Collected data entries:
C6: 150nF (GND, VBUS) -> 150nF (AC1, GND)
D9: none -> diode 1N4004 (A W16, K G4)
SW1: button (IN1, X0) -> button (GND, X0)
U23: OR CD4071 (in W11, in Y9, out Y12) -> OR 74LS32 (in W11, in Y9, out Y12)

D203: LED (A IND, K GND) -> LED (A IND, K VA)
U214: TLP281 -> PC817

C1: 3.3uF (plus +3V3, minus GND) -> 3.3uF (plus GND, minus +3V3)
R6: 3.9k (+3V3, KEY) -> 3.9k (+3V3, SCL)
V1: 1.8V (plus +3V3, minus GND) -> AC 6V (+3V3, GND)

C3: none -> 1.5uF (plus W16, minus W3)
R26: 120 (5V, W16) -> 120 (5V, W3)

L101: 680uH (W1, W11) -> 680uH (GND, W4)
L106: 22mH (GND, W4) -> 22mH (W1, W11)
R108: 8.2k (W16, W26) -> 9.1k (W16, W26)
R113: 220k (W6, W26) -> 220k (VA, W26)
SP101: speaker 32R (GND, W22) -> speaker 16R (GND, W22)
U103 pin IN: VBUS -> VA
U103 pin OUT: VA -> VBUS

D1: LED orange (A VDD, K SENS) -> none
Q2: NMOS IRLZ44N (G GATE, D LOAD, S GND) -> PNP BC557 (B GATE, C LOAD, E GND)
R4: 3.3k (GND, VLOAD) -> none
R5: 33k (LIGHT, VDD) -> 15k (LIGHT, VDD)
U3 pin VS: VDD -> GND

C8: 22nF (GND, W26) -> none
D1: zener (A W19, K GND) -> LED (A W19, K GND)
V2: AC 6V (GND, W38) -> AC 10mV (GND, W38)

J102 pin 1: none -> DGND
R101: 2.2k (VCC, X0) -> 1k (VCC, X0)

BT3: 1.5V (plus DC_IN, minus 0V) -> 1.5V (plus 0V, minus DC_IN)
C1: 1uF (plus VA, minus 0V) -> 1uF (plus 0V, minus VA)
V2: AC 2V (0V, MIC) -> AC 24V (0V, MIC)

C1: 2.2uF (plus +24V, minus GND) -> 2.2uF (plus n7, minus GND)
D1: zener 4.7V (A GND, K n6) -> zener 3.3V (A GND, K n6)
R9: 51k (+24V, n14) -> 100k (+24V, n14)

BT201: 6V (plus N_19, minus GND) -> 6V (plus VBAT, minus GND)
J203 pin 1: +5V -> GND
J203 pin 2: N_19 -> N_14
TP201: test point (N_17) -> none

#### What is needed
Where does the string "plus" appear in the records above? Return every line that holds it.

#### Final answer
C1: 3.3uF (plus +3V3, minus GND) -> 3.3uF (plus GND, minus +3V3)
V1: 1.8V (plus +3V3, minus GND) -> AC 6V (+3V3, GND)
C3: none -> 1.5uF (plus W16, minus W3)
BT3: 1.5V (plus DC_IN, minus 0V) -> 1.5V (plus 0V, minus DC_IN)
C1: 1uF (plus VA, minus 0V) -> 1uF (plus 0V, minus VA)
C1: 2.2uF (plus +24V, minus GND) -> 2.2uF (plus n7, minus GND)
BT201: 6V (plus N_19, minus GND) -> 6V (plus VBAT, minus GND)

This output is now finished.